— Start —
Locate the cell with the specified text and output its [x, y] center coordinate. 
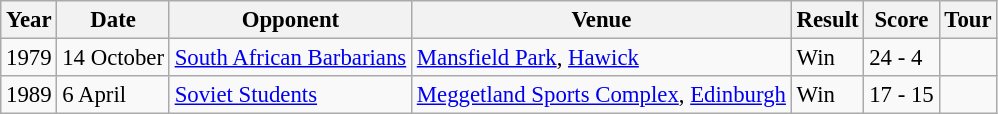
Meggetland Sports Complex, Edinburgh [602, 95]
Opponent [290, 20]
6 April [113, 95]
14 October [113, 58]
1979 [29, 58]
Result [828, 20]
17 - 15 [902, 95]
Score [902, 20]
Soviet Students [290, 95]
Date [113, 20]
24 - 4 [902, 58]
Mansfield Park, Hawick [602, 58]
Year [29, 20]
Venue [602, 20]
Tour [968, 20]
South African Barbarians [290, 58]
1989 [29, 95]
Output the (X, Y) coordinate of the center of the cell containing the given text.  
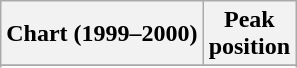
Chart (1999–2000) (102, 34)
Peakposition (249, 34)
Search for the cell housing the specified text and yield its (x, y) center coordinate. 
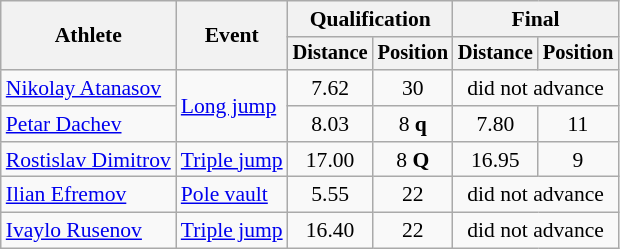
9 (578, 160)
11 (578, 124)
Ilian Efremov (88, 195)
17.00 (330, 160)
Long jump (232, 106)
Pole vault (232, 195)
Qualification (370, 19)
8 q (413, 124)
Ivaylo Rusenov (88, 231)
7.80 (496, 124)
7.62 (330, 88)
16.95 (496, 160)
Petar Dachev (88, 124)
8.03 (330, 124)
Athlete (88, 36)
Event (232, 36)
8 Q (413, 160)
Final (536, 19)
Nikolay Atanasov (88, 88)
Rostislav Dimitrov (88, 160)
5.55 (330, 195)
30 (413, 88)
16.40 (330, 231)
Extract the (X, Y) coordinate from the center of the cell holding the provided text.  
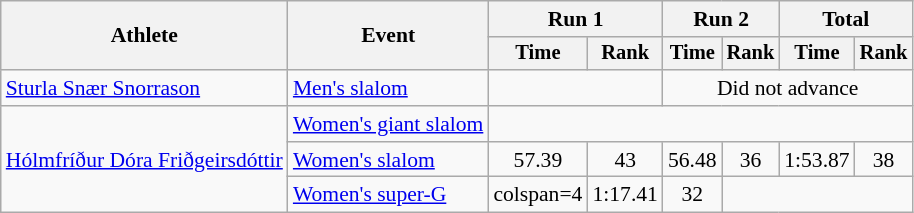
Event (388, 36)
Women's slalom (388, 160)
Did not advance (788, 88)
Men's slalom (388, 88)
56.48 (692, 160)
Women's super-G (388, 195)
Athlete (144, 36)
Run 2 (721, 19)
1:53.87 (816, 160)
Sturla Snær Snorrason (144, 88)
Run 1 (576, 19)
38 (884, 160)
36 (751, 160)
43 (624, 160)
1:17.41 (624, 195)
Total (846, 19)
57.39 (538, 160)
32 (692, 195)
Hólmfríður Dóra Friðgeirsdóttir (144, 160)
Women's giant slalom (388, 124)
colspan=4 (538, 195)
For the text-containing cell, return its midpoint in (X, Y) coordinate format. 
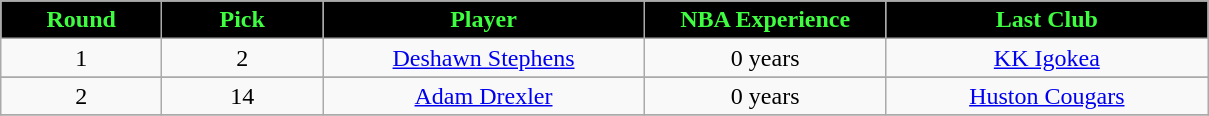
Round (82, 20)
Huston Cougars (1047, 96)
NBA Experience (764, 20)
Player (484, 20)
Adam Drexler (484, 96)
KK Igokea (1047, 58)
Deshawn Stephens (484, 58)
14 (242, 96)
Pick (242, 20)
Last Club (1047, 20)
1 (82, 58)
Search for the cell housing the specified text and yield its [x, y] center coordinate. 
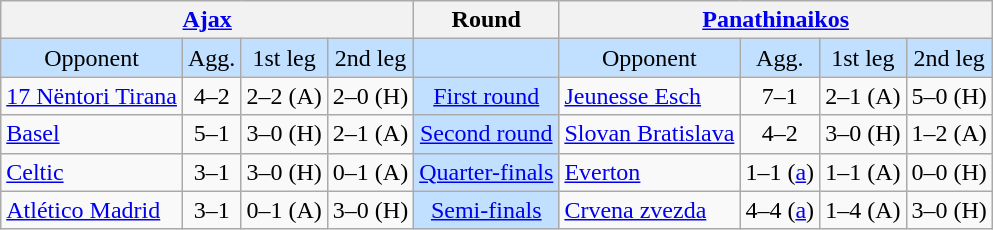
— End —
- Stated exercise -
Set out the rows as a Markdown table with the columns Index and Entry. Begin with the first line of the rows and continue through the line containing "For the text-containing", including both, and leave out blank lines and picture placeholders.

- Answer for this exercise -
| Index | Entry |
|---|---|
| 1 | Locate the cell with the specified text and output its [x, y] center coordinate.  |
| 2 | Meggetland Sports Complex, Edinburgh [602, 95] |
| 3 | Opponent [290, 20] |
| 4 | 6 April [113, 95] |
| 5 | 14 October [113, 58] |
| 6 | 1979 [29, 58] |
| 7 | Result [828, 20] |
| 8 | 17 - 15 [902, 95] |
| 9 | Score [902, 20] |
| 10 | Soviet Students [290, 95] |
| 11 | Date [113, 20] |
| 12 | 24 - 4 [902, 58] |
| 13 | Mansfield Park, Hawick [602, 58] |
| 14 | Year [29, 20] |
| 15 | Venue [602, 20] |
| 16 | Tour [968, 20] |
| 17 | South African Barbarians [290, 58] |
| 18 | 1989 [29, 95] |
| 19 | Output the (X, Y) coordinate of the center of the cell containing the given text.   |
| 20 | Chart (1999–2000) (102, 34) |
| 21 | Peakposition (249, 34) |
| 22 | Search for the cell housing the specified text and yield its (x, y) center coordinate.  |
| 23 | 9 (578, 160) |
| 24 | 11 (578, 124) |
| 25 | Ilian Efremov (88, 195) |
| 26 | 17.00 (330, 160) |
| 27 | Long jump (232, 106) |
| 28 | Pole vault (232, 195) |
| 29 | Qualification (370, 19) |
| 30 | 8 q (413, 124) |
| 31 | Ivaylo Rusenov (88, 231) |
| 32 | 7.80 (496, 124) |
| 33 | 7.62 (330, 88) |
| 34 | 16.95 (496, 160) |
| 35 | Petar Dachev (88, 124) |
| 36 | 8.03 (330, 124) |
| 37 | Athlete (88, 36) |
| 38 | Event (232, 36) |
| 39 | 8 Q (413, 160) |
| 40 | Final (536, 19) |
| 41 | Nikolay Atanasov (88, 88) |
| 42 | Rostislav Dimitrov (88, 160) |
| 43 | 5.55 (330, 195) |
| 44 | 30 (413, 88) |
| 45 | 16.40 (330, 231) |
| 46 | Extract the (X, Y) coordinate from the center of the cell holding the provided text.   |
| 47 | Event (388, 36) |
| 48 | Women's slalom (388, 160) |
| 49 | Did not advance (788, 88) |
| 50 | Men's slalom (388, 88) |
| 51 | 56.48 (692, 160) |
| 52 | Women's super-G (388, 195) |
| 53 | Athlete (144, 36) |
| 54 | Run 2 (721, 19) |
| 55 | 1:53.87 (816, 160) |
| 56 | Sturla Snær Snorrason (144, 88) |
| 57 | Run 1 (576, 19) |
| 58 | 38 (884, 160) |
| 59 | 36 (751, 160) |
| 60 | 43 (624, 160) |
| 61 | 1:17.41 (624, 195) |
| 62 | Total (846, 19) |
| 63 | 57.39 (538, 160) |
| 64 | 32 (692, 195) |
| 65 | Hólmfríður Dóra Friðgeirsdóttir (144, 160) |
| 66 | Women's giant slalom (388, 124) |
| 67 | colspan=4 (538, 195) |
| 68 | For the text-containing cell, return its midpoint in (X, Y) coordinate format.  |